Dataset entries
** START **
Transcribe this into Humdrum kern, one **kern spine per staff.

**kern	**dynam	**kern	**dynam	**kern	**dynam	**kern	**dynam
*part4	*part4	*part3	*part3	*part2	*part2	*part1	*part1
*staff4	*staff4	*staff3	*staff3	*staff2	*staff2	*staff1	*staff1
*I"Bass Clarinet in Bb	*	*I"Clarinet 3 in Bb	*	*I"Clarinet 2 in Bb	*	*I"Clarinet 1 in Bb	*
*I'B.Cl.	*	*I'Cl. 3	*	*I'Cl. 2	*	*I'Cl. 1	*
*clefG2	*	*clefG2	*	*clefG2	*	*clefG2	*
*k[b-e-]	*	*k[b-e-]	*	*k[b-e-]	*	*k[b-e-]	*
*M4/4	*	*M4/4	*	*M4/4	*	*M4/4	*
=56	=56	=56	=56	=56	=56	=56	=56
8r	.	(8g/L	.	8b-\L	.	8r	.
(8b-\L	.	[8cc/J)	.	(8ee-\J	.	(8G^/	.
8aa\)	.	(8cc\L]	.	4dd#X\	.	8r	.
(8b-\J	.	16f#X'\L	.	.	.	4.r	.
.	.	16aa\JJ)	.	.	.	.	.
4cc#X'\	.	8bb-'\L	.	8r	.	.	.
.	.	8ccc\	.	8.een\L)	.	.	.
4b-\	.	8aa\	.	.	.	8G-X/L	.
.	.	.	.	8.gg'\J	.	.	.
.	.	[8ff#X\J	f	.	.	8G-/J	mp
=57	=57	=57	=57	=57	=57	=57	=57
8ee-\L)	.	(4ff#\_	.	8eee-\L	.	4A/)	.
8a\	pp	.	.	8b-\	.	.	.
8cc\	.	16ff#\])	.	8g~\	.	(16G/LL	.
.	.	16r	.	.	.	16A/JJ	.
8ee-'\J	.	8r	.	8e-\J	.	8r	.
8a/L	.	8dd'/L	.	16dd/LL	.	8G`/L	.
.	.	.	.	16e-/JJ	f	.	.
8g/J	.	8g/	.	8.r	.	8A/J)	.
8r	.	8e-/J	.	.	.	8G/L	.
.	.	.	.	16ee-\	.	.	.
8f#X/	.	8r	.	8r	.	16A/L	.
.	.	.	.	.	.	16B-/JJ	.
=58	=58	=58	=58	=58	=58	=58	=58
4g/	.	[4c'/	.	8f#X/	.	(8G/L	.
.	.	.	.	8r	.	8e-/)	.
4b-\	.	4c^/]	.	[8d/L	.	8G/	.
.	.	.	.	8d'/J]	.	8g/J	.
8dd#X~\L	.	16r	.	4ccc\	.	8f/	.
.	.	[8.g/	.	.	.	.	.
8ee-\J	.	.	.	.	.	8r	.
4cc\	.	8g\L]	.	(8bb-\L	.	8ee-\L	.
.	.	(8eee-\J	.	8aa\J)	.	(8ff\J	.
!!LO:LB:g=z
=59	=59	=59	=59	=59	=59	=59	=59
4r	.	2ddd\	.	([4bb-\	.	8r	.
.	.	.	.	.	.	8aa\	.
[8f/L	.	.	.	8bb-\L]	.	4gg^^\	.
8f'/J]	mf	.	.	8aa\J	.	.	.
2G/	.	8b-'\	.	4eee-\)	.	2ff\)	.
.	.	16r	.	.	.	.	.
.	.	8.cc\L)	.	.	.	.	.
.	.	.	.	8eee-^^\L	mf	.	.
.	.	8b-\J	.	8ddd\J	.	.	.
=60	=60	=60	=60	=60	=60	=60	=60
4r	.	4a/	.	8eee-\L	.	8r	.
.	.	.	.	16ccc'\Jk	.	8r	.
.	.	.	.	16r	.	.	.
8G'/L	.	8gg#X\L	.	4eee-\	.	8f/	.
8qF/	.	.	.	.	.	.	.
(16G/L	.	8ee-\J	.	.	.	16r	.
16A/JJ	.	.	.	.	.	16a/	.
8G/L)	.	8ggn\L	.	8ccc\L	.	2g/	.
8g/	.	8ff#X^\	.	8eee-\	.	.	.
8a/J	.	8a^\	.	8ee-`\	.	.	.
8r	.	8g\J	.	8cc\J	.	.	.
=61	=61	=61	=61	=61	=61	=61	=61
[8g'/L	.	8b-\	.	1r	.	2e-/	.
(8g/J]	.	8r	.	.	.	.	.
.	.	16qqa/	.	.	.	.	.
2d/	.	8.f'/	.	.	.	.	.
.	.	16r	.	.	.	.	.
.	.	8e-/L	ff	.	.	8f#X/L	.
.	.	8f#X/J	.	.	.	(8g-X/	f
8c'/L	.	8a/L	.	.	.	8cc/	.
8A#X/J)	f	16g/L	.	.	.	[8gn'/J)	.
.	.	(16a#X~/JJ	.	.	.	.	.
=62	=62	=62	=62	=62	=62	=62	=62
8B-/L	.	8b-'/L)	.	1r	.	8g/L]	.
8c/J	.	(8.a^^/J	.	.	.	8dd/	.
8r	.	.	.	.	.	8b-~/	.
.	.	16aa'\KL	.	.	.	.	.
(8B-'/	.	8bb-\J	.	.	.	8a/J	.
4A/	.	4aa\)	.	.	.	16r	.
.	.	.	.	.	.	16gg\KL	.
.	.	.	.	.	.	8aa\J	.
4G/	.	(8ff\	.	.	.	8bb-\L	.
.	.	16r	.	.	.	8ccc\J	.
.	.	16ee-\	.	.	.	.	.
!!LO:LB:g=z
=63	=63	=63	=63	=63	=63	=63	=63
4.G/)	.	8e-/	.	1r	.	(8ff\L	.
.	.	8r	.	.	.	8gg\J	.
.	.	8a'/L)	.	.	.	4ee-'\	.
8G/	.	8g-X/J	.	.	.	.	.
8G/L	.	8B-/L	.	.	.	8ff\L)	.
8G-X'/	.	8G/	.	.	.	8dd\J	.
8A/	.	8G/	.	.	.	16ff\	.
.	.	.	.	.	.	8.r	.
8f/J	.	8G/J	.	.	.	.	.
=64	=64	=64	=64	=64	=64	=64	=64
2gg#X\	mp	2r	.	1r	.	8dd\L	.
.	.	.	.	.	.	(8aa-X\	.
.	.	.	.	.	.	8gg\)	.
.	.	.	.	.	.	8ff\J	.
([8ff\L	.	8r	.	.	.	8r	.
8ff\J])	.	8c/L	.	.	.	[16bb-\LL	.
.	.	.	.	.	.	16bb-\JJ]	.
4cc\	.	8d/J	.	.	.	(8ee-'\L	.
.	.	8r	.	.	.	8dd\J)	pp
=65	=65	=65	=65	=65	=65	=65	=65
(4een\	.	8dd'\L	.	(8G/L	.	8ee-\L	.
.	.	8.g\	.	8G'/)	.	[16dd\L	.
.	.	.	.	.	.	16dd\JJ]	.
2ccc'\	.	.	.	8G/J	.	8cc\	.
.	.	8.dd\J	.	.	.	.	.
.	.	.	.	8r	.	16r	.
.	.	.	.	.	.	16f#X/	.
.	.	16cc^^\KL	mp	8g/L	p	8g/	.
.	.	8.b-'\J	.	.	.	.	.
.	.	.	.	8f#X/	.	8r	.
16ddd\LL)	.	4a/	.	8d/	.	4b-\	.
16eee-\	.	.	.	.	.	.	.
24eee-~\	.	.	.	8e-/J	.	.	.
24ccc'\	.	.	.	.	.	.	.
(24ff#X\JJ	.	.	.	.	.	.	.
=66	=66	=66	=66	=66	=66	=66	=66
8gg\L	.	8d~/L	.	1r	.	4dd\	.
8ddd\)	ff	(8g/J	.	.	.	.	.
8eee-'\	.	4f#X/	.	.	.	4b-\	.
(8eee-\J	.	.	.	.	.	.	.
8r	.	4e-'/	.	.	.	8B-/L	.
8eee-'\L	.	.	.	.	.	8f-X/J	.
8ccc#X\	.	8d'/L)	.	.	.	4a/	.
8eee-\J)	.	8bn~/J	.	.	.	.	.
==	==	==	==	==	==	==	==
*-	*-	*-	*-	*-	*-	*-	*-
** END **
Written request =
Report how many lines in the records contain the string "kern", matching case exactly. Reply with the number only.

Expected answer =
2